What to do: Return only those lines of the records below in which "traffic" appears.

(Scene image comparisons)
"""

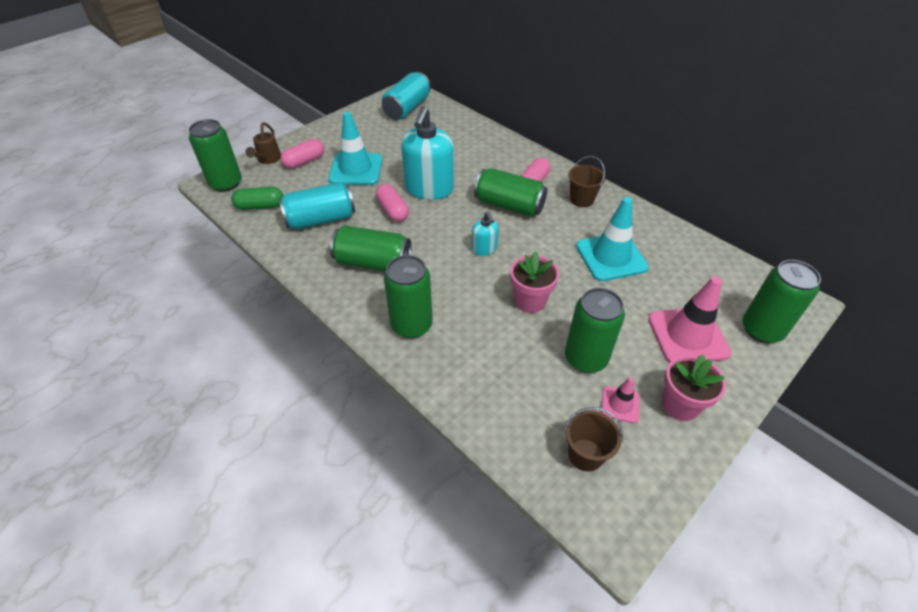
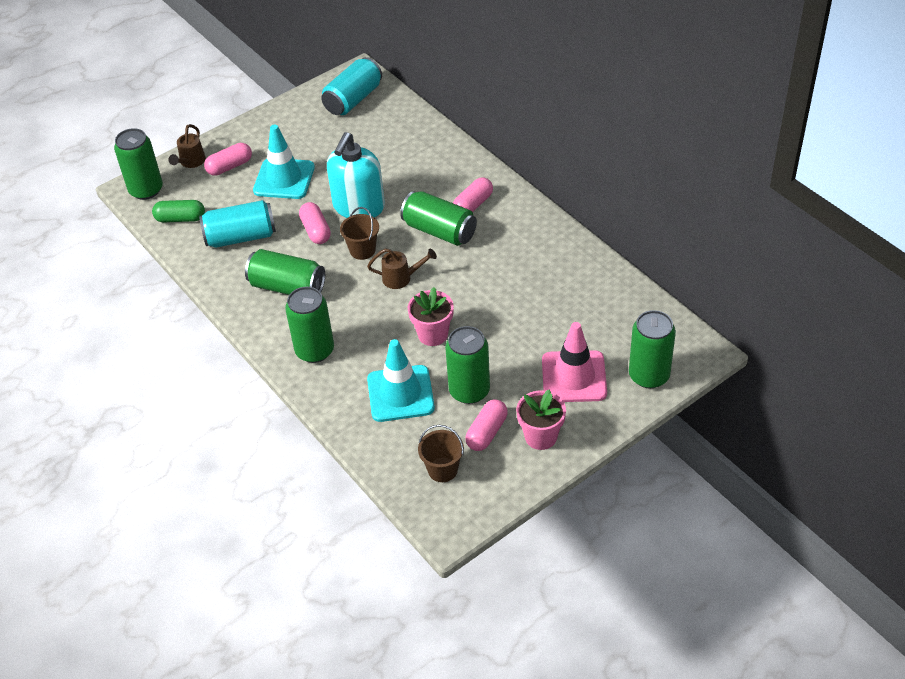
camera: 10 degrees right, 0 degrees up
turquoise soap dispenser [472,212,499,256] -> brown watering can [367,248,437,289]
brown bucket [568,156,606,207] -> brown bucket moved to [340,207,379,260]
turquoise traffic cone [576,197,649,281] -> turquoise traffic cone moved to [367,339,435,422]
pink traffic cone [601,377,640,423] -> pink capsule [465,400,508,451]

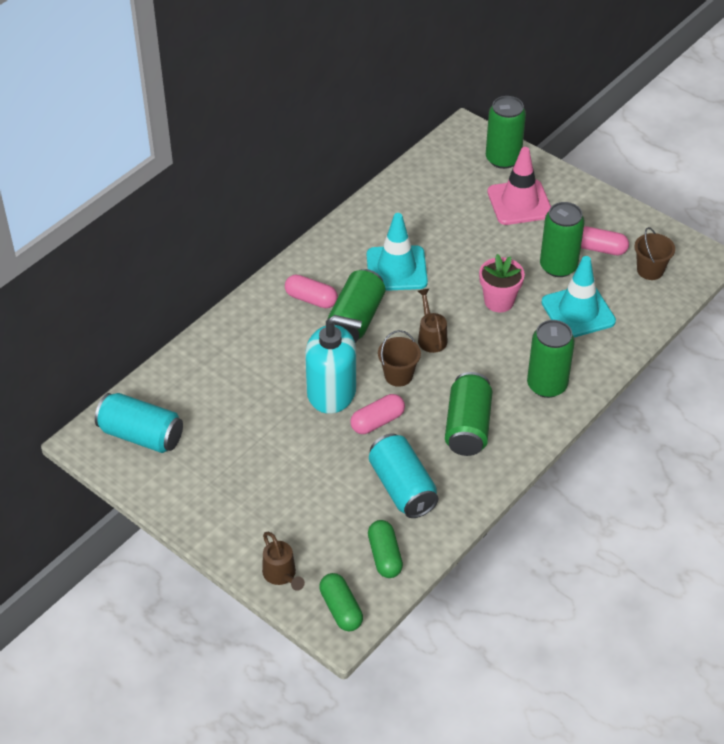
camera: 105 degrees left, 0 degrees up
green can [114,128,163,200] -> green capsule [319,573,363,631]
brown watering can [168,124,206,168] -> brown watering can turned 60 degrees clockwise [262,532,305,591]
pink capsule [204,143,252,176] -> none
turquoise traffic cone [253,125,315,199] -> turquoise traffic cone moved to [367,213,428,291]
pink flower pot [516,390,566,450] -> none

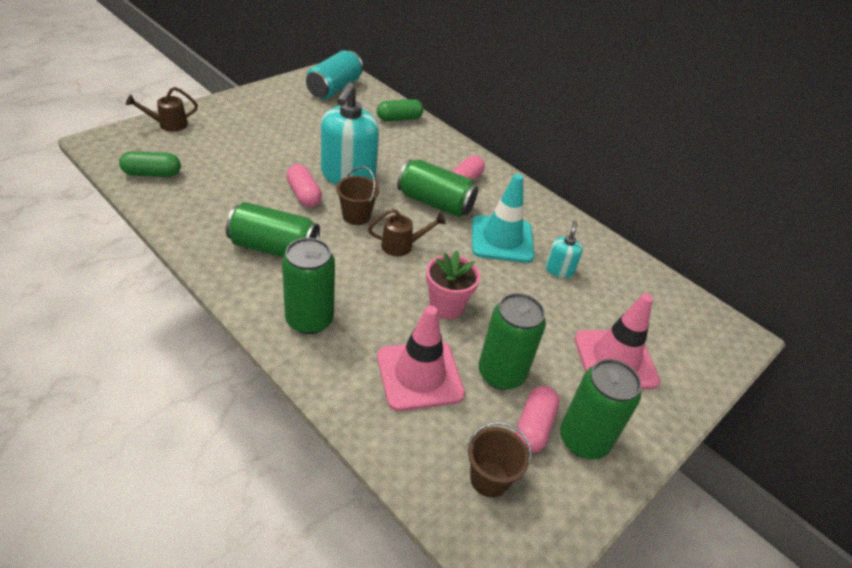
camera: 90 degrees right, 5 degrees down
green capsule [319,573,363,631] -> green capsule moved to [377,99,424,121]
turquoise can [369,433,438,518] -> none
green can [486,96,526,169] -> green can moved to [560,359,641,459]
turquoise traffic cone [541,256,616,338] -> pink traffic cone [377,306,465,411]
none -> turquoise soap dispenser [546,221,583,278]

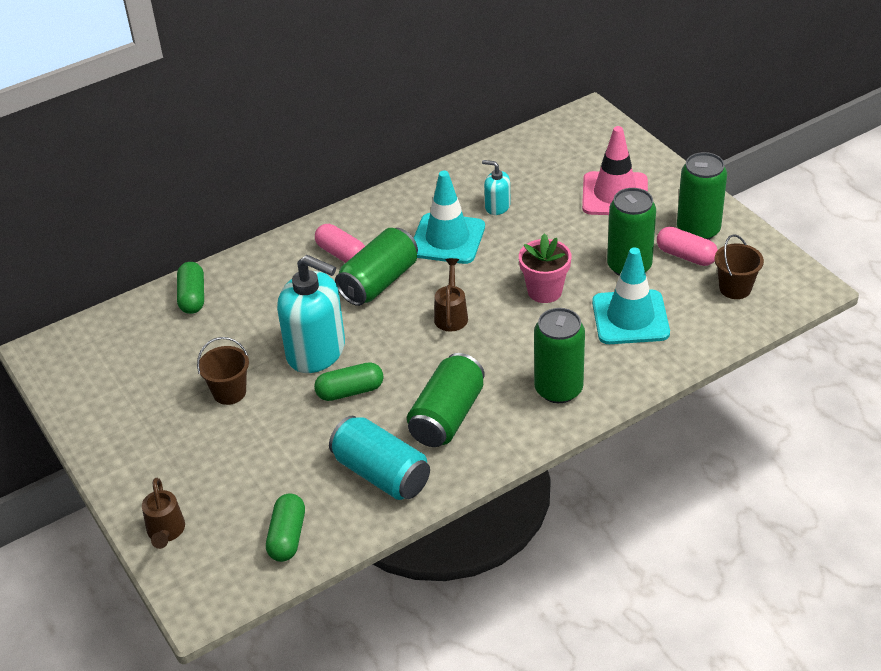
camera: 70 degrees left, 0 degrees up
pink capsule [286,164,322,207] -> green capsule [314,362,384,401]
turquoise can [306,51,363,99] -> turquoise can moved to [329,416,430,500]
brown bucket [336,166,380,225] -> brown bucket moved to [197,337,249,405]
pink traffic cone [377,306,465,411] -> turquoise traffic cone [592,247,670,344]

"""

Expected output:
turquoise traffic cone [576,197,649,281] -> turquoise traffic cone moved to [367,339,435,422]
pink traffic cone [601,377,640,423] -> pink capsule [465,400,508,451]
turquoise traffic cone [253,125,315,199] -> turquoise traffic cone moved to [367,213,428,291]
turquoise traffic cone [541,256,616,338] -> pink traffic cone [377,306,465,411]
pink traffic cone [377,306,465,411] -> turquoise traffic cone [592,247,670,344]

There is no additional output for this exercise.